Problem details:
Output each line of the data below exactly, omitting any image.

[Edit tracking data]
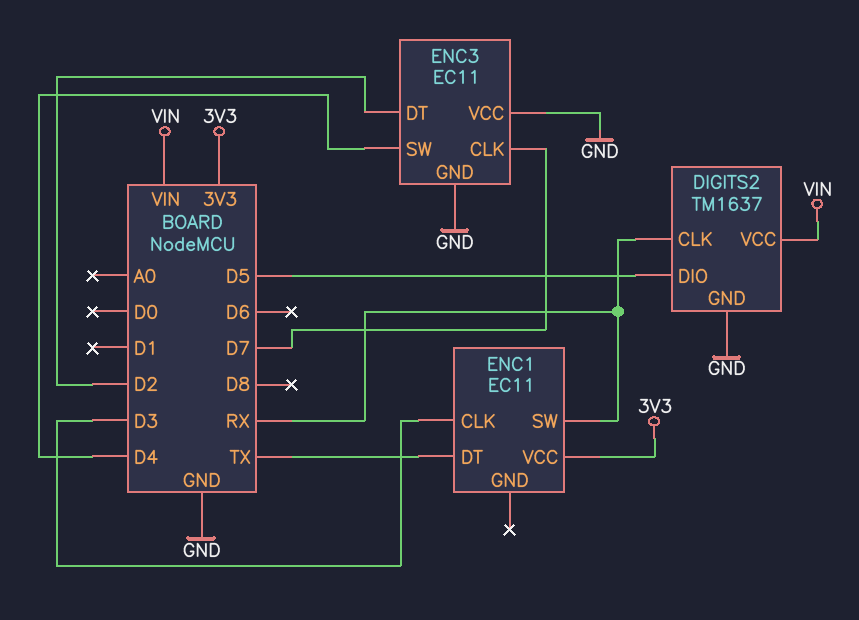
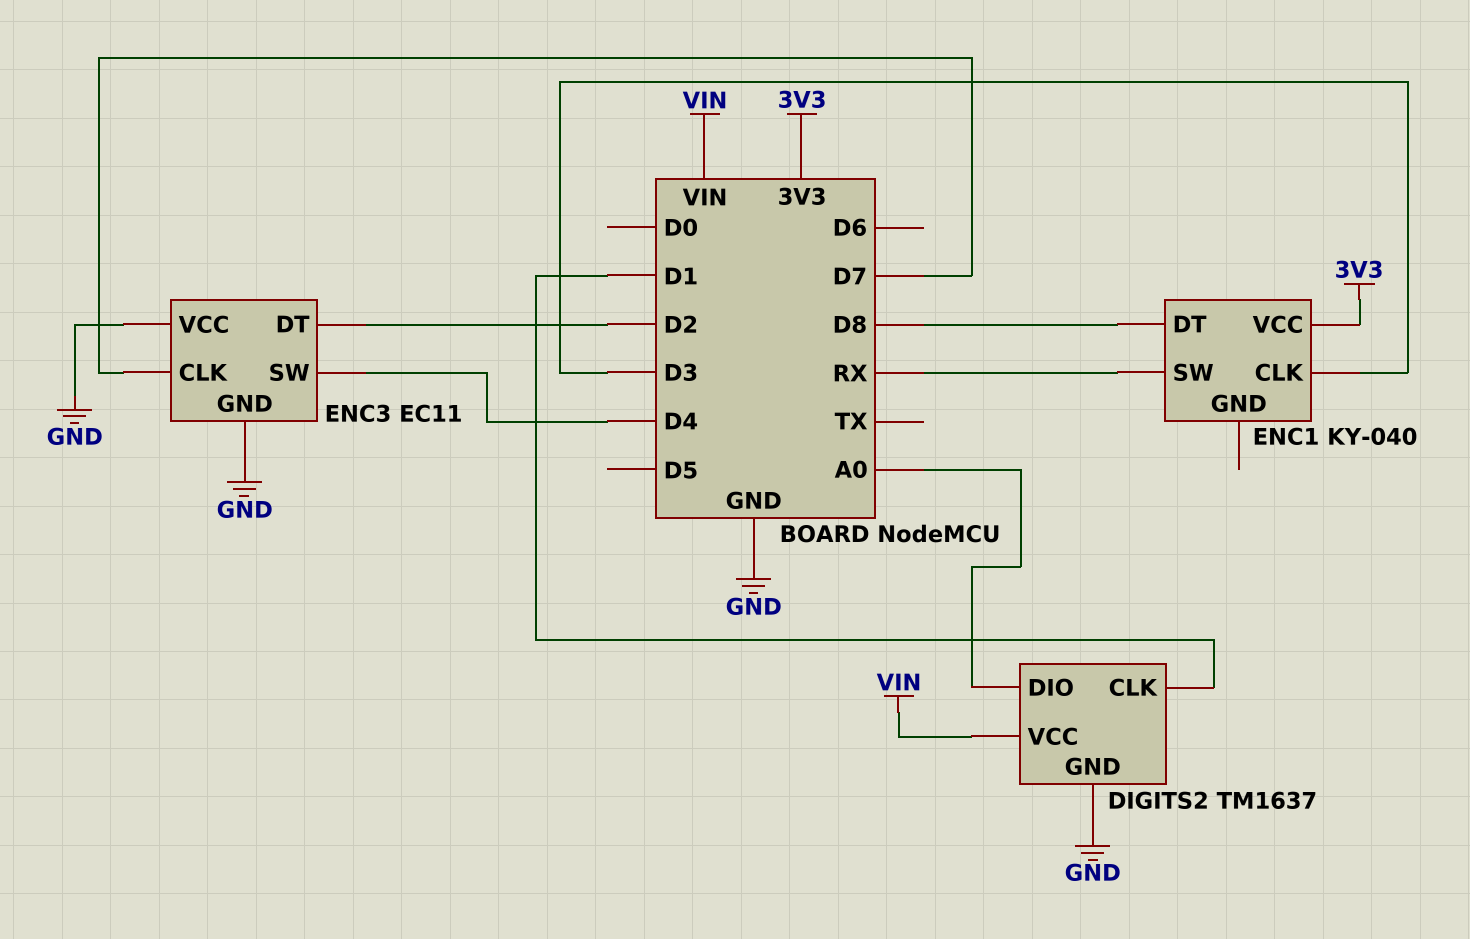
DIGITS2 pin CLK: RX -> D1
DIGITS2 pin DIO: D5 -> A0
ENC1: EC11 -> KY-040
ENC1 pin DT: TX -> D8

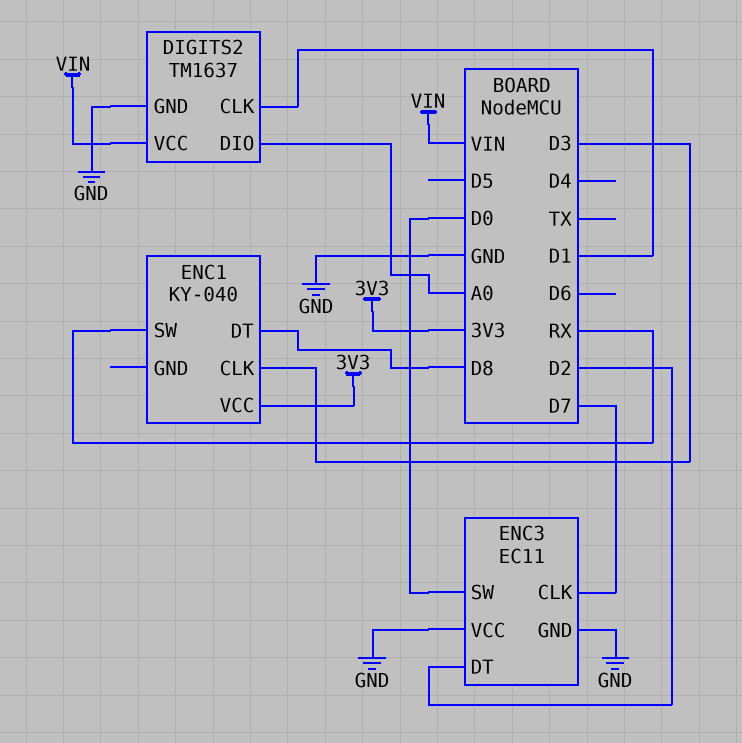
ENC3 pin SW: D4 -> D0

Solution to the problem:
DIGITS2 pin CLK: RX -> D1
DIGITS2 pin DIO: D5 -> A0
ENC1: EC11 -> KY-040
ENC1 pin DT: TX -> D8

ENC3 pin SW: D4 -> D0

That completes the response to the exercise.